-------- Recorded data --------

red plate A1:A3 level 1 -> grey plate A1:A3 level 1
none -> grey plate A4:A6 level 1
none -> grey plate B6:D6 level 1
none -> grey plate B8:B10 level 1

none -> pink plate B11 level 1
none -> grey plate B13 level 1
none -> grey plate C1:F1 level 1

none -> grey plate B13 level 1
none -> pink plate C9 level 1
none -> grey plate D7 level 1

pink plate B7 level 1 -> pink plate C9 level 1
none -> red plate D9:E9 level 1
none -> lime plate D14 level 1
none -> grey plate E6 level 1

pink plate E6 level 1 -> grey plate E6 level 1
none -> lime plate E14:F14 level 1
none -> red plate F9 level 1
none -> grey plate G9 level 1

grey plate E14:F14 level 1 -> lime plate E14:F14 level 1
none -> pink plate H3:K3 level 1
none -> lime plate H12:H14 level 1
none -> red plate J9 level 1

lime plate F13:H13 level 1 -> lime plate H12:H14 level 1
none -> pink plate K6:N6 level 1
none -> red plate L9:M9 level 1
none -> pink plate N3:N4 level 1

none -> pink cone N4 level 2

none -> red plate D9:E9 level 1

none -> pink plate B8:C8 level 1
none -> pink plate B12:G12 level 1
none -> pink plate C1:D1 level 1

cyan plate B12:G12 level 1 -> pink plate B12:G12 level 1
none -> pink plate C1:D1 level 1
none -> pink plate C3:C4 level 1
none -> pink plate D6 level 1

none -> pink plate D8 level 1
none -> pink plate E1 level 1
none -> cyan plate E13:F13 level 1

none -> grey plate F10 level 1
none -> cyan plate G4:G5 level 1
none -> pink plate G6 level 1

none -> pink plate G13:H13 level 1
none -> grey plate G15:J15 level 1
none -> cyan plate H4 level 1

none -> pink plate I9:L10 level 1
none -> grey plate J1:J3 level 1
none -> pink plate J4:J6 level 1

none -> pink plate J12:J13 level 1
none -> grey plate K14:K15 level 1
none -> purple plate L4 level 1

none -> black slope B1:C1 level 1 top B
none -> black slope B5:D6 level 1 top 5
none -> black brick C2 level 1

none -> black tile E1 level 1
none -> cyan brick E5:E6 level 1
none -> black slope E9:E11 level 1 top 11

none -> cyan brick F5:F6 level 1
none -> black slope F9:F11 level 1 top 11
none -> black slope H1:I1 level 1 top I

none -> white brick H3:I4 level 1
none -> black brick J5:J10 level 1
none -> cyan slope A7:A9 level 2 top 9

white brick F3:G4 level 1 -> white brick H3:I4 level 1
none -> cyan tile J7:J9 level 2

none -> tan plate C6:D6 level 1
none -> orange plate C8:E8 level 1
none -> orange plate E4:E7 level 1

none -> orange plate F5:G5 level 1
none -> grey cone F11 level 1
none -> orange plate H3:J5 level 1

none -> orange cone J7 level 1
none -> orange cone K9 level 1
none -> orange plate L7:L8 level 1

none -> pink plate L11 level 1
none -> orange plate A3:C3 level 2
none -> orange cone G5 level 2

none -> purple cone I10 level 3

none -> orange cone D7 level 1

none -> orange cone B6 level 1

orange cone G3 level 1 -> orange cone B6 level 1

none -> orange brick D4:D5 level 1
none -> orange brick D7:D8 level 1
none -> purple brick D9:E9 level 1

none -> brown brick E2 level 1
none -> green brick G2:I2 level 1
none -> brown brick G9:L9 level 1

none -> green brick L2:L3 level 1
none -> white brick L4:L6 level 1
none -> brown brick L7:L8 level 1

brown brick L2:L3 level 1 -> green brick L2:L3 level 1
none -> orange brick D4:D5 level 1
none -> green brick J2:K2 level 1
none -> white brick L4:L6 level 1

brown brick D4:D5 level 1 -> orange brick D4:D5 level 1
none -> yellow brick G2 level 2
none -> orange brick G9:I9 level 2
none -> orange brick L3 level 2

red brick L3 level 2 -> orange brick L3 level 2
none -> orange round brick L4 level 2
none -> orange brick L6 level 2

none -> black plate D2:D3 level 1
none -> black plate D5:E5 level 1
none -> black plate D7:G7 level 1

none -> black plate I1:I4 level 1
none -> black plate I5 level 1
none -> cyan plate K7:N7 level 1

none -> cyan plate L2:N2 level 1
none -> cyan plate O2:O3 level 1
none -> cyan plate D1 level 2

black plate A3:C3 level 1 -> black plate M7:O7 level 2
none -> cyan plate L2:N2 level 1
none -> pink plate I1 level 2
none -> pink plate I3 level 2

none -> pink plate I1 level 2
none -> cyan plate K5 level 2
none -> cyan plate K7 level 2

--------

» **Task directions**: Whole listing, every line: reproduce it exactly.

» **Written reply**:
red plate A1:A3 level 1 -> grey plate A1:A3 level 1
none -> grey plate A4:A6 level 1
none -> grey plate B6:D6 level 1
none -> grey plate B8:B10 level 1

none -> pink plate B11 level 1
none -> grey plate B13 level 1
none -> grey plate C1:F1 level 1

none -> grey plate B13 level 1
none -> pink plate C9 level 1
none -> grey plate D7 level 1

pink plate B7 level 1 -> pink plate C9 level 1
none -> red plate D9:E9 level 1
none -> lime plate D14 level 1
none -> grey plate E6 level 1

pink plate E6 level 1 -> grey plate E6 level 1
none -> lime plate E14:F14 level 1
none -> red plate F9 level 1
none -> grey plate G9 level 1

grey plate E14:F14 level 1 -> lime plate E14:F14 level 1
none -> pink plate H3:K3 level 1
none -> lime plate H12:H14 level 1
none -> red plate J9 level 1

lime plate F13:H13 level 1 -> lime plate H12:H14 level 1
none -> pink plate K6:N6 level 1
none -> red plate L9:M9 level 1
none -> pink plate N3:N4 level 1

none -> pink cone N4 level 2

none -> red plate D9:E9 level 1

none -> pink plate B8:C8 level 1
none -> pink plate B12:G12 level 1
none -> pink plate C1:D1 level 1

cyan plate B12:G12 level 1 -> pink plate B12:G12 level 1
none -> pink plate C1:D1 level 1
none -> pink plate C3:C4 level 1
none -> pink plate D6 level 1

none -> pink plate D8 level 1
none -> pink plate E1 level 1
none -> cyan plate E13:F13 level 1

none -> grey plate F10 level 1
none -> cyan plate G4:G5 level 1
none -> pink plate G6 level 1

none -> pink plate G13:H13 level 1
none -> grey plate G15:J15 level 1
none -> cyan plate H4 level 1

none -> pink plate I9:L10 level 1
none -> grey plate J1:J3 level 1
none -> pink plate J4:J6 level 1

none -> pink plate J12:J13 level 1
none -> grey plate K14:K15 level 1
none -> purple plate L4 level 1

none -> black slope B1:C1 level 1 top B
none -> black slope B5:D6 level 1 top 5
none -> black brick C2 level 1

none -> black tile E1 level 1
none -> cyan brick E5:E6 level 1
none -> black slope E9:E11 level 1 top 11

none -> cyan brick F5:F6 level 1
none -> black slope F9:F11 level 1 top 11
none -> black slope H1:I1 level 1 top I

none -> white brick H3:I4 level 1
none -> black brick J5:J10 level 1
none -> cyan slope A7:A9 level 2 top 9

white brick F3:G4 level 1 -> white brick H3:I4 level 1
none -> cyan tile J7:J9 level 2

none -> tan plate C6:D6 level 1
none -> orange plate C8:E8 level 1
none -> orange plate E4:E7 level 1

none -> orange plate F5:G5 level 1
none -> grey cone F11 level 1
none -> orange plate H3:J5 level 1

none -> orange cone J7 level 1
none -> orange cone K9 level 1
none -> orange plate L7:L8 level 1

none -> pink plate L11 level 1
none -> orange plate A3:C3 level 2
none -> orange cone G5 level 2

none -> purple cone I10 level 3

none -> orange cone D7 level 1

none -> orange cone B6 level 1

orange cone G3 level 1 -> orange cone B6 level 1

none -> orange brick D4:D5 level 1
none -> orange brick D7:D8 level 1
none -> purple brick D9:E9 level 1

none -> brown brick E2 level 1
none -> green brick G2:I2 level 1
none -> brown brick G9:L9 level 1

none -> green brick L2:L3 level 1
none -> white brick L4:L6 level 1
none -> brown brick L7:L8 level 1

brown brick L2:L3 level 1 -> green brick L2:L3 level 1
none -> orange brick D4:D5 level 1
none -> green brick J2:K2 level 1
none -> white brick L4:L6 level 1

brown brick D4:D5 level 1 -> orange brick D4:D5 level 1
none -> yellow brick G2 level 2
none -> orange brick G9:I9 level 2
none -> orange brick L3 level 2

red brick L3 level 2 -> orange brick L3 level 2
none -> orange round brick L4 level 2
none -> orange brick L6 level 2

none -> black plate D2:D3 level 1
none -> black plate D5:E5 level 1
none -> black plate D7:G7 level 1

none -> black plate I1:I4 level 1
none -> black plate I5 level 1
none -> cyan plate K7:N7 level 1

none -> cyan plate L2:N2 level 1
none -> cyan plate O2:O3 level 1
none -> cyan plate D1 level 2

black plate A3:C3 level 1 -> black plate M7:O7 level 2
none -> cyan plate L2:N2 level 1
none -> pink plate I1 level 2
none -> pink plate I3 level 2

none -> pink plate I1 level 2
none -> cyan plate K5 level 2
none -> cyan plate K7 level 2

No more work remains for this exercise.